[START OF Records shown]

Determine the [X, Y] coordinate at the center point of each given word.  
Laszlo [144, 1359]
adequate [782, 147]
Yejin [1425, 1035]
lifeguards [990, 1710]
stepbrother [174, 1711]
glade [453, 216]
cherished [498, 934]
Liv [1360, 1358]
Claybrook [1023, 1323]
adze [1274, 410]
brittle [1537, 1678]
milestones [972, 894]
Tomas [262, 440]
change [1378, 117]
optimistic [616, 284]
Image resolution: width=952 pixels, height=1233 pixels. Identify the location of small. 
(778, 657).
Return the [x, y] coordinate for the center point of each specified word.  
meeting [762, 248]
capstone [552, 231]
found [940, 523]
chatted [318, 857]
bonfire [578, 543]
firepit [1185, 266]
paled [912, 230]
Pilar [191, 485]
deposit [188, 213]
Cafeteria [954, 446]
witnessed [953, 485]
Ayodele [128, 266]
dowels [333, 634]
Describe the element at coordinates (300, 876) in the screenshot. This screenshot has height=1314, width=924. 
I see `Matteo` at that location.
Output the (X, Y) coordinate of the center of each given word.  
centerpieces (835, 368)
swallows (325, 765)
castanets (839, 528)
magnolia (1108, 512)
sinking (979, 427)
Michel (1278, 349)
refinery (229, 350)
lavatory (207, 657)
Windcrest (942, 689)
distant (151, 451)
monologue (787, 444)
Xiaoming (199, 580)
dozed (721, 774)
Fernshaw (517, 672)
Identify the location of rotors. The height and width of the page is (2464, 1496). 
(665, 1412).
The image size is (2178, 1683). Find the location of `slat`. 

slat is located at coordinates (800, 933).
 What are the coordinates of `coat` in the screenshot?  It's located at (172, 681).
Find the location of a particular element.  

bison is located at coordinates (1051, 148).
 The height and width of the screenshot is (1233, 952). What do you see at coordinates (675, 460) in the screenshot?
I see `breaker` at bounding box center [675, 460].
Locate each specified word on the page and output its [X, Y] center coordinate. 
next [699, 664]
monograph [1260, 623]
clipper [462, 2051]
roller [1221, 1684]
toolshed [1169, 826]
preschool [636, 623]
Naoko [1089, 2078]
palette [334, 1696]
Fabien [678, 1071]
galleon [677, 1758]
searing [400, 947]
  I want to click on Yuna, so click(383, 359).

[END OF Records shown]

◆ **The request**: Rewrite the lines between the one containing "Claybrook [1023, 1323]" and the one containing "deposit [188, 213]", inclusive, with every coordinate in the answers offset by 96. Copy all other text in those lines unchanged, including the requests.

◆ **Finished exercise**:
Claybrook [1119, 1419]
adze [1370, 506]
brittle [1633, 1774]
milestones [1068, 990]
Tomas [358, 536]
change [1474, 213]
optimistic [712, 380]
Image resolution: width=952 pixels, height=1233 pixels. Identify the location of small. 
(874, 753).
Return the [x, y] coordinate for the center point of each specified word.  
meeting [858, 344]
capstone [648, 327]
found [1036, 619]
chatted [414, 953]
bonfire [674, 639]
firepit [1281, 362]
paled [1008, 326]
Pilar [287, 581]
deposit [284, 309]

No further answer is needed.